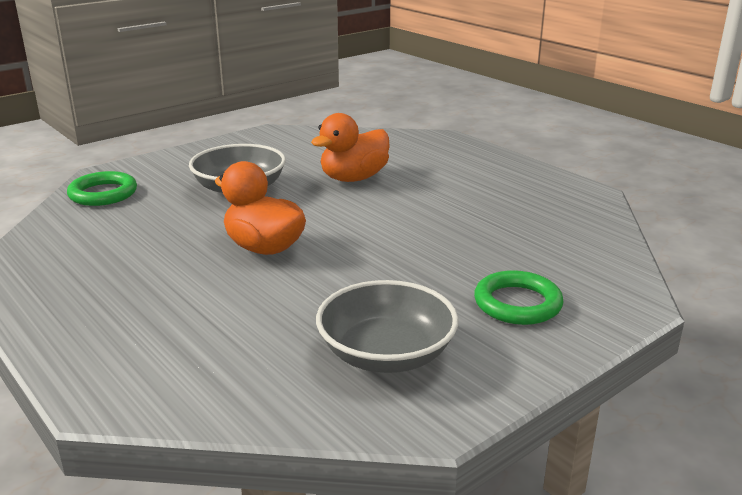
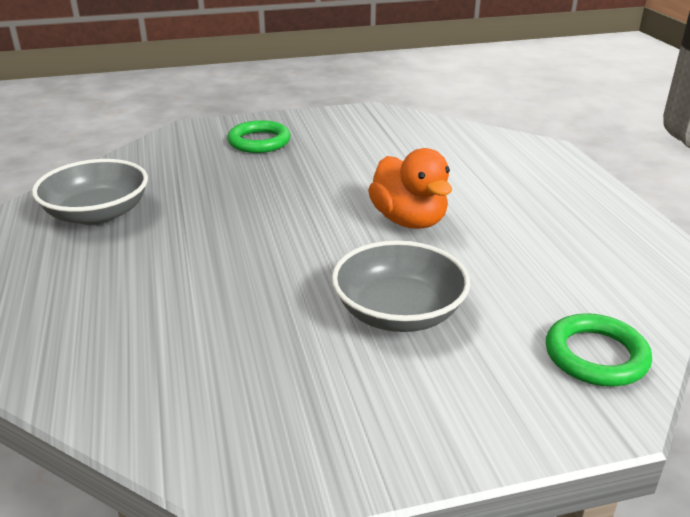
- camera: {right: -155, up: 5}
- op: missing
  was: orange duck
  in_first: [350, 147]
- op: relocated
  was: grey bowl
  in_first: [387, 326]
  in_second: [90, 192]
========================
Return each record exactly as given, excluding any image.

### The completed task:
- camera: {right: -155, up: 5}
- op: missing
  was: orange duck
  in_first: [350, 147]
- op: relocated
  was: grey bowl
  in_first: [387, 326]
  in_second: [90, 192]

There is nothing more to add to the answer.